YOUR INSTRUCTIONS: Can you reproduce every one of the rows below, character for character, without changing anything?

■ ■ ■ ■ ■ ■ ■

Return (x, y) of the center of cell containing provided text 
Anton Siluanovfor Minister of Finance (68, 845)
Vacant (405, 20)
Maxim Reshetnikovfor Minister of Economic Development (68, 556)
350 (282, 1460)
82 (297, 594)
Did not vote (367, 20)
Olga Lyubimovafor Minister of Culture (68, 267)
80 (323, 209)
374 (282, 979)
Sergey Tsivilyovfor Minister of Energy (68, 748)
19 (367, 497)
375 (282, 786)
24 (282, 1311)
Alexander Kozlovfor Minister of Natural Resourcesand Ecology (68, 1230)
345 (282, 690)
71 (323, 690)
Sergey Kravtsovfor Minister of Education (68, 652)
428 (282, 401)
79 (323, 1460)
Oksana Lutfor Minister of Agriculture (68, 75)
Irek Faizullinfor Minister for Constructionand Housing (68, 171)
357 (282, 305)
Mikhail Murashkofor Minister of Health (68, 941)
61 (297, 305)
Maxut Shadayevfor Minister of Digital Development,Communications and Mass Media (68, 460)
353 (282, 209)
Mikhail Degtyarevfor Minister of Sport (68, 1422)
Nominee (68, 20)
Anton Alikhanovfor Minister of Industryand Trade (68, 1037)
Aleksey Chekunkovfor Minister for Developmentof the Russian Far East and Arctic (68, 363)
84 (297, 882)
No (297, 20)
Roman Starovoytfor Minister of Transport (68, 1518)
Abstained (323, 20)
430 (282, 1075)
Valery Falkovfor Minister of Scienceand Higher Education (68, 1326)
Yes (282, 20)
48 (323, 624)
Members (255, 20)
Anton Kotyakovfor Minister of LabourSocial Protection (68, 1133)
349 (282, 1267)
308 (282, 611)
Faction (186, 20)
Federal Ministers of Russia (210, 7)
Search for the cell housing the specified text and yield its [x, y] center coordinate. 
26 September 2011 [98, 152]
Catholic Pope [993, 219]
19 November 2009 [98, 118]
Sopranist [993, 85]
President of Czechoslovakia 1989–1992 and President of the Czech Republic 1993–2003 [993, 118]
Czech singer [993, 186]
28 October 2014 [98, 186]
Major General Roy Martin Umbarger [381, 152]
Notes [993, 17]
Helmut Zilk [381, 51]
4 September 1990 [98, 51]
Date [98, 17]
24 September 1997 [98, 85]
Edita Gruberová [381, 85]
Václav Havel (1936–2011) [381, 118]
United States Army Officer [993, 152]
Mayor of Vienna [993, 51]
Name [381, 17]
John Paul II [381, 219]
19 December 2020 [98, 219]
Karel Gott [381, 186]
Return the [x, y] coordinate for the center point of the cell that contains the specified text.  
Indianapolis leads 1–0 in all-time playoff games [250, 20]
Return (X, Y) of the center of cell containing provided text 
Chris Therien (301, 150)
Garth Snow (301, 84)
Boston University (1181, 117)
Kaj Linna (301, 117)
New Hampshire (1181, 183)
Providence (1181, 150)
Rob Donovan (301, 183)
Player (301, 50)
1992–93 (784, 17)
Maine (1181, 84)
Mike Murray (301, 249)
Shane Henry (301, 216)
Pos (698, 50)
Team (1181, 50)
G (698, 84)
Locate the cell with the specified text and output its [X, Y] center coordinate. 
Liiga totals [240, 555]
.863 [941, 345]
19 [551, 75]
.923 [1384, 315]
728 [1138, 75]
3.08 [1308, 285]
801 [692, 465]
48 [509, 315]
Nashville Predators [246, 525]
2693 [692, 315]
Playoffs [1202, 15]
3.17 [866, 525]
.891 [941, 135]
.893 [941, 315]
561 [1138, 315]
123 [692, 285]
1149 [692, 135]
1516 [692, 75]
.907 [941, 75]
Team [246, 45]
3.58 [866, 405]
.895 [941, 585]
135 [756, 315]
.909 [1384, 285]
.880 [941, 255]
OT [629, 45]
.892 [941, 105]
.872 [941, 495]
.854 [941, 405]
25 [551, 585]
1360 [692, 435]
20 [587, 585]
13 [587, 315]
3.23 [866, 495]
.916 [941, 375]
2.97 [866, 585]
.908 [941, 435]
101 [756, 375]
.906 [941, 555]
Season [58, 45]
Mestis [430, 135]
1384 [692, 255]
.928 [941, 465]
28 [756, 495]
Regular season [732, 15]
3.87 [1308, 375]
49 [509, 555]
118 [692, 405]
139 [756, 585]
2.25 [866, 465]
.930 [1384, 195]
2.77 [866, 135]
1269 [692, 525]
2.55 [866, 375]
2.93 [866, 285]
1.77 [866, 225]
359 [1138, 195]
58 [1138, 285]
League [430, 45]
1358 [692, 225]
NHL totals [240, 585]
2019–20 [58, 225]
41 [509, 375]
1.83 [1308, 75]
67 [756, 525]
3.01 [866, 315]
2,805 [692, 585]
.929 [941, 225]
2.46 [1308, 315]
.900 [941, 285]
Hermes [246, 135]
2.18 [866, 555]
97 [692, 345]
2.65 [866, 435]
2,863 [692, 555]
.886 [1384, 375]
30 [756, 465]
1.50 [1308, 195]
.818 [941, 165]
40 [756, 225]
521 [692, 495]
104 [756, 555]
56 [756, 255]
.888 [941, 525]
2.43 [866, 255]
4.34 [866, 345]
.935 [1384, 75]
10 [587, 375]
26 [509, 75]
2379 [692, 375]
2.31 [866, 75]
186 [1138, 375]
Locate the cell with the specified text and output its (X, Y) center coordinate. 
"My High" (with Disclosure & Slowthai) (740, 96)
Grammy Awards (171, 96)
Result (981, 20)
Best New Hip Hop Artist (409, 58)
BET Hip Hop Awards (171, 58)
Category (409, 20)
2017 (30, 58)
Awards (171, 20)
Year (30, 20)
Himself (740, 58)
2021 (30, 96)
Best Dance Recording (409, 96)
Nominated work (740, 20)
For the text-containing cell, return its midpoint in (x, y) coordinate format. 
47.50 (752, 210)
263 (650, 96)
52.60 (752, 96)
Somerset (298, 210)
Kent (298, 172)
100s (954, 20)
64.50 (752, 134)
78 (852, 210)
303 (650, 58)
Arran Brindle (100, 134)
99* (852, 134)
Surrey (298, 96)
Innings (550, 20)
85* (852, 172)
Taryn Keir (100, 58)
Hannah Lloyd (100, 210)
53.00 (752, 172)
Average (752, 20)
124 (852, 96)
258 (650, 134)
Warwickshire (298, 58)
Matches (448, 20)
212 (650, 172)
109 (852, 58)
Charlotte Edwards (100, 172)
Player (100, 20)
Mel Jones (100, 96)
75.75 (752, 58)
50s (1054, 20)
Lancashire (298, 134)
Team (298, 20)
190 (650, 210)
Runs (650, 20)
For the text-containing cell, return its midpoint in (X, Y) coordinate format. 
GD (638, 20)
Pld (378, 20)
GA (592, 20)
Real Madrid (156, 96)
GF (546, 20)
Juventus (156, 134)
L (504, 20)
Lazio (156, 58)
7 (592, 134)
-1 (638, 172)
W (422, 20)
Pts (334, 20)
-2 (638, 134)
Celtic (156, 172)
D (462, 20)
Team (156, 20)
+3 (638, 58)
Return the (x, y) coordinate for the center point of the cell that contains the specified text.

■ ■ ■ ■ ■ ■ ■

EXERCISE RESPONSE:
Return (x, y) of the center of cell containing provided text 
Anton Siluanovfor Minister of Finance (68, 845)
Vacant (405, 20)
Maxim Reshetnikovfor Minister of Economic Development (68, 556)
350 (282, 1460)
82 (297, 594)
Did not vote (367, 20)
Olga Lyubimovafor Minister of Culture (68, 267)
80 (323, 209)
374 (282, 979)
Sergey Tsivilyovfor Minister of Energy (68, 748)
19 (367, 497)
375 (282, 786)
24 (282, 1311)
Alexander Kozlovfor Minister of Natural Resourcesand Ecology (68, 1230)
345 (282, 690)
71 (323, 690)
Sergey Kravtsovfor Minister of Education (68, 652)
428 (282, 401)
79 (323, 1460)
Oksana Lutfor Minister of Agriculture (68, 75)
Irek Faizullinfor Minister for Constructionand Housing (68, 171)
357 (282, 305)
Mikhail Murashkofor Minister of Health (68, 941)
61 (297, 305)
Maxut Shadayevfor Minister of Digital Development,Communications and Mass Media (68, 460)
353 (282, 209)
Mikhail Degtyarevfor Minister of Sport (68, 1422)
Nominee (68, 20)
Anton Alikhanovfor Minister of Industryand Trade (68, 1037)
Aleksey Chekunkovfor Minister for Developmentof the Russian Far East and Arctic (68, 363)
84 (297, 882)
No (297, 20)
Roman Starovoytfor Minister of Transport (68, 1518)
Abstained (323, 20)
430 (282, 1075)
Valery Falkovfor Minister of Scienceand Higher Education (68, 1326)
Yes (282, 20)
48 (323, 624)
Members (255, 20)
Anton Kotyakovfor Minister of LabourSocial Protection (68, 1133)
349 (282, 1267)
308 (282, 611)
Faction (186, 20)
Federal Ministers of Russia (210, 7)
Search for the cell housing the specified text and yield its [x, y] center coordinate. 
26 September 2011 [98, 152]
Catholic Pope [993, 219]
19 November 2009 [98, 118]
Sopranist [993, 85]
President of Czechoslovakia 1989–1992 and President of the Czech Republic 1993–2003 [993, 118]
Czech singer [993, 186]
28 October 2014 [98, 186]
Major General Roy Martin Umbarger [381, 152]
Notes [993, 17]
Helmut Zilk [381, 51]
4 September 1990 [98, 51]
Date [98, 17]
24 September 1997 [98, 85]
Edita Gruberová [381, 85]
Václav Havel (1936–2011) [381, 118]
United States Army Officer [993, 152]
Mayor of Vienna [993, 51]
Name [381, 17]
John Paul II [381, 219]
19 December 2020 [98, 219]
Karel Gott [381, 186]
Return the [x, y] coordinate for the center point of the cell that contains the specified text.  
Indianapolis leads 1–0 in all-time playoff games [250, 20]
Return (X, Y) of the center of cell containing provided text 
Chris Therien (301, 150)
Garth Snow (301, 84)
Boston University (1181, 117)
Kaj Linna (301, 117)
New Hampshire (1181, 183)
Providence (1181, 150)
Rob Donovan (301, 183)
Player (301, 50)
1992–93 (784, 17)
Maine (1181, 84)
Mike Murray (301, 249)
Shane Henry (301, 216)
Pos (698, 50)
Team (1181, 50)
G (698, 84)
Locate the cell with the specified text and output its [X, Y] center coordinate. 
Liiga totals [240, 555]
.863 [941, 345]
19 [551, 75]
.923 [1384, 315]
728 [1138, 75]
3.08 [1308, 285]
801 [692, 465]
48 [509, 315]
Nashville Predators [246, 525]
2693 [692, 315]
Playoffs [1202, 15]
3.17 [866, 525]
.891 [941, 135]
.893 [941, 315]
561 [1138, 315]
123 [692, 285]
1149 [692, 135]
1516 [692, 75]
.907 [941, 75]
Team [246, 45]
3.58 [866, 405]
.895 [941, 585]
135 [756, 315]
.909 [1384, 285]
.880 [941, 255]
OT [629, 45]
.892 [941, 105]
.872 [941, 495]
.854 [941, 405]
25 [551, 585]
1360 [692, 435]
20 [587, 585]
13 [587, 315]
3.23 [866, 495]
.916 [941, 375]
2.97 [866, 585]
.908 [941, 435]
101 [756, 375]
.906 [941, 555]
Season [58, 45]
Mestis [430, 135]
1384 [692, 255]
.928 [941, 465]
28 [756, 495]
Regular season [732, 15]
3.87 [1308, 375]
49 [509, 555]
118 [692, 405]
139 [756, 585]
2.25 [866, 465]
.930 [1384, 195]
2.77 [866, 135]
1269 [692, 525]
2.55 [866, 375]
2.93 [866, 285]
1.77 [866, 225]
359 [1138, 195]
58 [1138, 285]
League [430, 45]
1358 [692, 225]
NHL totals [240, 585]
2019–20 [58, 225]
41 [509, 375]
1.83 [1308, 75]
67 [756, 525]
3.01 [866, 315]
2,805 [692, 585]
.929 [941, 225]
2.46 [1308, 315]
.900 [941, 285]
Hermes [246, 135]
2.18 [866, 555]
97 [692, 345]
2.65 [866, 435]
2,863 [692, 555]
.886 [1384, 375]
30 [756, 465]
1.50 [1308, 195]
.818 [941, 165]
40 [756, 225]
521 [692, 495]
104 [756, 555]
56 [756, 255]
.888 [941, 525]
2.43 [866, 255]
4.34 [866, 345]
.935 [1384, 75]
10 [587, 375]
26 [509, 75]
2379 [692, 375]
2.31 [866, 75]
186 [1138, 375]
Locate the cell with the specified text and output its (X, Y) center coordinate. 
"My High" (with Disclosure & Slowthai) (740, 96)
Grammy Awards (171, 96)
Result (981, 20)
Best New Hip Hop Artist (409, 58)
BET Hip Hop Awards (171, 58)
Category (409, 20)
2017 (30, 58)
Awards (171, 20)
Year (30, 20)
Himself (740, 58)
2021 (30, 96)
Best Dance Recording (409, 96)
Nominated work (740, 20)
For the text-containing cell, return its midpoint in (x, y) coordinate format. 
47.50 (752, 210)
263 (650, 96)
52.60 (752, 96)
Somerset (298, 210)
Kent (298, 172)
100s (954, 20)
64.50 (752, 134)
78 (852, 210)
303 (650, 58)
Arran Brindle (100, 134)
99* (852, 134)
Surrey (298, 96)
Innings (550, 20)
85* (852, 172)
Taryn Keir (100, 58)
Hannah Lloyd (100, 210)
53.00 (752, 172)
Average (752, 20)
124 (852, 96)
258 (650, 134)
Warwickshire (298, 58)
Matches (448, 20)
212 (650, 172)
109 (852, 58)
Charlotte Edwards (100, 172)
Player (100, 20)
Mel Jones (100, 96)
75.75 (752, 58)
50s (1054, 20)
Lancashire (298, 134)
Team (298, 20)
190 (650, 210)
Runs (650, 20)
For the text-containing cell, return its midpoint in (X, Y) coordinate format. 
GD (638, 20)
Pld (378, 20)
GA (592, 20)
Real Madrid (156, 96)
GF (546, 20)
Juventus (156, 134)
L (504, 20)
Lazio (156, 58)
7 (592, 134)
-1 (638, 172)
W (422, 20)
Pts (334, 20)
-2 (638, 134)
Celtic (156, 172)
D (462, 20)
Team (156, 20)
+3 (638, 58)
Return the (x, y) coordinate for the center point of the cell that contains the specified text.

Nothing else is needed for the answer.